## [Problem description]
Reproduce the section of the listing that begins at the line containing "flyer.png: [316,265,571,422] ->" and finishes at the line containing "Figure Board: [1153,672,1463,857]". Include both end lines and nothing beyond them.
***** Records supplied *****
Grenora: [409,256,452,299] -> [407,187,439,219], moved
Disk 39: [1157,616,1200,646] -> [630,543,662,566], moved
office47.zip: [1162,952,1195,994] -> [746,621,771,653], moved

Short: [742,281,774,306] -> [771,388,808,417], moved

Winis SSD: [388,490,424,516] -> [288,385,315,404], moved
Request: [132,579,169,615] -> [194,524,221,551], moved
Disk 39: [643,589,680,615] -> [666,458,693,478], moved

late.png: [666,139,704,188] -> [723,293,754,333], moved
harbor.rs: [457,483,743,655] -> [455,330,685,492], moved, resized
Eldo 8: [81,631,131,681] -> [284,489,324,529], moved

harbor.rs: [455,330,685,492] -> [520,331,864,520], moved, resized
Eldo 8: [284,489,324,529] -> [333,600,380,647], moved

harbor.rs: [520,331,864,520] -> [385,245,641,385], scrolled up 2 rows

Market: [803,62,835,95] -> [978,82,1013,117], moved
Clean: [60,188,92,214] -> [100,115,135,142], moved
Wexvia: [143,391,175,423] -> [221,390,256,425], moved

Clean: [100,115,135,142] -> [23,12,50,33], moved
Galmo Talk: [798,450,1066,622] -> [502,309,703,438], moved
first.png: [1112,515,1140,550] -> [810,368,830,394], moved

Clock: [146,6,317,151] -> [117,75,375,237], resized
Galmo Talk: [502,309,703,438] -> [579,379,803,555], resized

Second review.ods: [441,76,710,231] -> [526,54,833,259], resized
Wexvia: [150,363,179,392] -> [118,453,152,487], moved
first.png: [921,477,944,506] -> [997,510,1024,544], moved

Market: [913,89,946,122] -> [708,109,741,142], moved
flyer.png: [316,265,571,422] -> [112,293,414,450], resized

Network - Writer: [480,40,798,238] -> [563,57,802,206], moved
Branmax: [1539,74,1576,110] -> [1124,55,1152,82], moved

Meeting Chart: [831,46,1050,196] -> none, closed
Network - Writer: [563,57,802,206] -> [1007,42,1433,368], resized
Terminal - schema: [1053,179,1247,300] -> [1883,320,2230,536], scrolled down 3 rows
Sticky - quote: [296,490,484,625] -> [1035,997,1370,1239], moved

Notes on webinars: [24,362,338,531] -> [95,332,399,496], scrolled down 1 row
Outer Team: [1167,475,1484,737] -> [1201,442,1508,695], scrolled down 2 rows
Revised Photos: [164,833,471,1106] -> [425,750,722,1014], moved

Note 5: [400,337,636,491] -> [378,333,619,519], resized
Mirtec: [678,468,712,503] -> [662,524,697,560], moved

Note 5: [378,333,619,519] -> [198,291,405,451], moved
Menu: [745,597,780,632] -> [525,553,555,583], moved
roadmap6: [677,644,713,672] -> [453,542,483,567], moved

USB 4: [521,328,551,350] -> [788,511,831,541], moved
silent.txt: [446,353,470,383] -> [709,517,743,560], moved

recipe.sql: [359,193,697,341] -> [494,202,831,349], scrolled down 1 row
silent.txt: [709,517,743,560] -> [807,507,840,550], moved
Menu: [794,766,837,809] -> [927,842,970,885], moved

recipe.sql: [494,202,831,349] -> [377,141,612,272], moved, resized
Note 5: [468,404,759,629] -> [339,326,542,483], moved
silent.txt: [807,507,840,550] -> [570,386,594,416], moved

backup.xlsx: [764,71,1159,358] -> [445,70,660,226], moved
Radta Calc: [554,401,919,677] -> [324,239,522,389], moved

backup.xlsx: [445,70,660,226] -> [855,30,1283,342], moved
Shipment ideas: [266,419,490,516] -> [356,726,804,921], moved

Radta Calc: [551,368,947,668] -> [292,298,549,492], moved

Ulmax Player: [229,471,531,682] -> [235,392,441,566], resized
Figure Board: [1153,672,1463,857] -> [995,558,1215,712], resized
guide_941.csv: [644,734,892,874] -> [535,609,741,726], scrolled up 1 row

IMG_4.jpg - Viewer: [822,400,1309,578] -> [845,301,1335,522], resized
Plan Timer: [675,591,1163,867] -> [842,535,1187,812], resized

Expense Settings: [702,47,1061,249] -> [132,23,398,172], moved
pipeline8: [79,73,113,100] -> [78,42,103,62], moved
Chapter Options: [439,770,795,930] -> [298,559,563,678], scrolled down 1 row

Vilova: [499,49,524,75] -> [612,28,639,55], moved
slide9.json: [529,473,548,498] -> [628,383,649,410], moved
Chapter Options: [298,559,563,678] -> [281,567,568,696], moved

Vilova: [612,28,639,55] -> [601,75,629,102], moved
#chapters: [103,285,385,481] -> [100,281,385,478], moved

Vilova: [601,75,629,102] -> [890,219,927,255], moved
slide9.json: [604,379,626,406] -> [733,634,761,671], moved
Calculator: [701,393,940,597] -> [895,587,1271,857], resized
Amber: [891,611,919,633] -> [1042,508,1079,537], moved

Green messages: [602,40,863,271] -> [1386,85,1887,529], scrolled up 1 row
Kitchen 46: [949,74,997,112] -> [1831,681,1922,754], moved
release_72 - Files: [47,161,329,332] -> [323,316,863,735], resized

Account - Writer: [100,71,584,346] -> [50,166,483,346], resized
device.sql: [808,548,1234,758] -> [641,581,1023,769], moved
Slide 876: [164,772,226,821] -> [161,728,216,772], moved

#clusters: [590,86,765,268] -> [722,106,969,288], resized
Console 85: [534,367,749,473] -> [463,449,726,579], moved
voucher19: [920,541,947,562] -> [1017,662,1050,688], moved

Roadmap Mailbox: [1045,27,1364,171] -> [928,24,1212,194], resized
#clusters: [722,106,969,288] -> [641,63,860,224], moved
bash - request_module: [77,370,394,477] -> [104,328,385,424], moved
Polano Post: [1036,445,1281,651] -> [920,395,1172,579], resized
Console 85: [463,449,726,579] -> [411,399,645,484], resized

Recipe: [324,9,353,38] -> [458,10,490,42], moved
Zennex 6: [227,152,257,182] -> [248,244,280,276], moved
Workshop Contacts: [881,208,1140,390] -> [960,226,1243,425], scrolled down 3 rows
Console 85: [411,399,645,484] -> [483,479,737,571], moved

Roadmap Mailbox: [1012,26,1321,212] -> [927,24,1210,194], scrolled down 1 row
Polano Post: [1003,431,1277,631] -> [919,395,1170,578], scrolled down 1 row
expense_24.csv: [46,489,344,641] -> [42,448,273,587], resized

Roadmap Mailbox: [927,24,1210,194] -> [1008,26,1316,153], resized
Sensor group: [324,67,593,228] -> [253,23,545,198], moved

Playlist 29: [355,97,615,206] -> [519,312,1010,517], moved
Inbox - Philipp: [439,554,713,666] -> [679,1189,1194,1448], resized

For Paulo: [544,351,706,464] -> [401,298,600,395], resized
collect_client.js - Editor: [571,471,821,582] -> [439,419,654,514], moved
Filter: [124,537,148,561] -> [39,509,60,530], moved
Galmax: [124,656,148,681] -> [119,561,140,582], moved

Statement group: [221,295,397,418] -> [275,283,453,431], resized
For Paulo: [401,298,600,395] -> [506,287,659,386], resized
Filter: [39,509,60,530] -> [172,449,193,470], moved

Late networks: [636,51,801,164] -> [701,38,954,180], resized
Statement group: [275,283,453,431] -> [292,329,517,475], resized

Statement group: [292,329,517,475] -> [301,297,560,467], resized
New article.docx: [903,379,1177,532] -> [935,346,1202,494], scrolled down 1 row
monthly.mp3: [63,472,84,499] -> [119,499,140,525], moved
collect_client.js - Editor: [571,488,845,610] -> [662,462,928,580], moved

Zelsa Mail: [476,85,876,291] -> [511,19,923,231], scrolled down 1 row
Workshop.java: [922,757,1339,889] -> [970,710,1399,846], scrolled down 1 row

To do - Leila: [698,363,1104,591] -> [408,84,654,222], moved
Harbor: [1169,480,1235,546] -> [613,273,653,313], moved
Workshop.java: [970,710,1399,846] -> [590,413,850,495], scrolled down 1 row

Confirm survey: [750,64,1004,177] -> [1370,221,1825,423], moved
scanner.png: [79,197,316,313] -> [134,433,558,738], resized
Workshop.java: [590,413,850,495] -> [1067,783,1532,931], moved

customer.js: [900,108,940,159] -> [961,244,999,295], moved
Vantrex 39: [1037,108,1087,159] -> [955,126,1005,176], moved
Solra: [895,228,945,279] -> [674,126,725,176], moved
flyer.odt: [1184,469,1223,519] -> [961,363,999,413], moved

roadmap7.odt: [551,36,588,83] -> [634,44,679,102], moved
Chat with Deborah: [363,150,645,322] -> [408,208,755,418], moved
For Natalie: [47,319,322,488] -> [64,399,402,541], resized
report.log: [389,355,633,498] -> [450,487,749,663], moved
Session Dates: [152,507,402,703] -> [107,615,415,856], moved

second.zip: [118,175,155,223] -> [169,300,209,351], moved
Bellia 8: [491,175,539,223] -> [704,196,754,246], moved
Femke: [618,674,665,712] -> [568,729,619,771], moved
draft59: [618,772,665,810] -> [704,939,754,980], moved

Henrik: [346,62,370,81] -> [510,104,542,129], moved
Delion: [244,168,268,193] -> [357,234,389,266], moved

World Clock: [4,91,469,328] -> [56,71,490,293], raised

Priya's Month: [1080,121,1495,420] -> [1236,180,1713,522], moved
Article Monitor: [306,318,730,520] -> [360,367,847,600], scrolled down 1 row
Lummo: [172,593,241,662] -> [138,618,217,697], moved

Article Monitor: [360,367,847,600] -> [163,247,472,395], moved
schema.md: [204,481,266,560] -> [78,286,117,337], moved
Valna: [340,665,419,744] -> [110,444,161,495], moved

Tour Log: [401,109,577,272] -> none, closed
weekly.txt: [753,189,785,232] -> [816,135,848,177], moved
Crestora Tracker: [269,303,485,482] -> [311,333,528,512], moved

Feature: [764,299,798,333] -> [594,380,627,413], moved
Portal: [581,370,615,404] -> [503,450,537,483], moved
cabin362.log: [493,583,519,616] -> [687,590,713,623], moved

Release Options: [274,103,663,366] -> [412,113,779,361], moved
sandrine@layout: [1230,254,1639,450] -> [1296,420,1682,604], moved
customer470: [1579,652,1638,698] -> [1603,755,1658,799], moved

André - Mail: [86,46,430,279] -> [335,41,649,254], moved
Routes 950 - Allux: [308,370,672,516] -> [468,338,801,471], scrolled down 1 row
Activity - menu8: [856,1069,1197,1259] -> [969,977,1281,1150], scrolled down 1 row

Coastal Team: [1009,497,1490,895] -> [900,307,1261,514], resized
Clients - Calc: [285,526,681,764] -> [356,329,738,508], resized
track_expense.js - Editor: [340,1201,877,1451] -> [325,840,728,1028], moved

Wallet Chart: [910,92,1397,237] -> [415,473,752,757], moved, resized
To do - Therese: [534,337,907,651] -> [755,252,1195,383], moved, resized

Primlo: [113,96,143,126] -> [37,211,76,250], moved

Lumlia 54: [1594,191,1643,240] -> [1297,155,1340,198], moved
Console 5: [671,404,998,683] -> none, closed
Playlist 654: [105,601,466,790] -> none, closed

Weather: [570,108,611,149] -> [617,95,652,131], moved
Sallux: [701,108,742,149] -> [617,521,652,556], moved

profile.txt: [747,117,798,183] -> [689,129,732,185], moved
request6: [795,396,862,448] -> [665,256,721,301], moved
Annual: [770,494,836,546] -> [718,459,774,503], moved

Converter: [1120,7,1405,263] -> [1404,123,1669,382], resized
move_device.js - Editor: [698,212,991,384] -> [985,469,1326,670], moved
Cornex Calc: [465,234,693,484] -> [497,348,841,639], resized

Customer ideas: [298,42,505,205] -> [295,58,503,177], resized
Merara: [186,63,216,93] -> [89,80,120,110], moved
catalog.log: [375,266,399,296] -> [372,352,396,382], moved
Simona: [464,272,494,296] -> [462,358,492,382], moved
*****
## [Output for this exercise]
flyer.png: [316,265,571,422] -> [112,293,414,450], resized

Network - Writer: [480,40,798,238] -> [563,57,802,206], moved
Branmax: [1539,74,1576,110] -> [1124,55,1152,82], moved

Meeting Chart: [831,46,1050,196] -> none, closed
Network - Writer: [563,57,802,206] -> [1007,42,1433,368], resized
Terminal - schema: [1053,179,1247,300] -> [1883,320,2230,536], scrolled down 3 rows
Sticky - quote: [296,490,484,625] -> [1035,997,1370,1239], moved

Notes on webinars: [24,362,338,531] -> [95,332,399,496], scrolled down 1 row
Outer Team: [1167,475,1484,737] -> [1201,442,1508,695], scrolled down 2 rows
Revised Photos: [164,833,471,1106] -> [425,750,722,1014], moved

Note 5: [400,337,636,491] -> [378,333,619,519], resized
Mirtec: [678,468,712,503] -> [662,524,697,560], moved

Note 5: [378,333,619,519] -> [198,291,405,451], moved
Menu: [745,597,780,632] -> [525,553,555,583], moved
roadmap6: [677,644,713,672] -> [453,542,483,567], moved

USB 4: [521,328,551,350] -> [788,511,831,541], moved
silent.txt: [446,353,470,383] -> [709,517,743,560], moved

recipe.sql: [359,193,697,341] -> [494,202,831,349], scrolled down 1 row
silent.txt: [709,517,743,560] -> [807,507,840,550], moved
Menu: [794,766,837,809] -> [927,842,970,885], moved

recipe.sql: [494,202,831,349] -> [377,141,612,272], moved, resized
Note 5: [468,404,759,629] -> [339,326,542,483], moved
silent.txt: [807,507,840,550] -> [570,386,594,416], moved

backup.xlsx: [764,71,1159,358] -> [445,70,660,226], moved
Radta Calc: [554,401,919,677] -> [324,239,522,389], moved

backup.xlsx: [445,70,660,226] -> [855,30,1283,342], moved
Shipment ideas: [266,419,490,516] -> [356,726,804,921], moved

Radta Calc: [551,368,947,668] -> [292,298,549,492], moved

Ulmax Player: [229,471,531,682] -> [235,392,441,566], resized
Figure Board: [1153,672,1463,857] -> [995,558,1215,712], resized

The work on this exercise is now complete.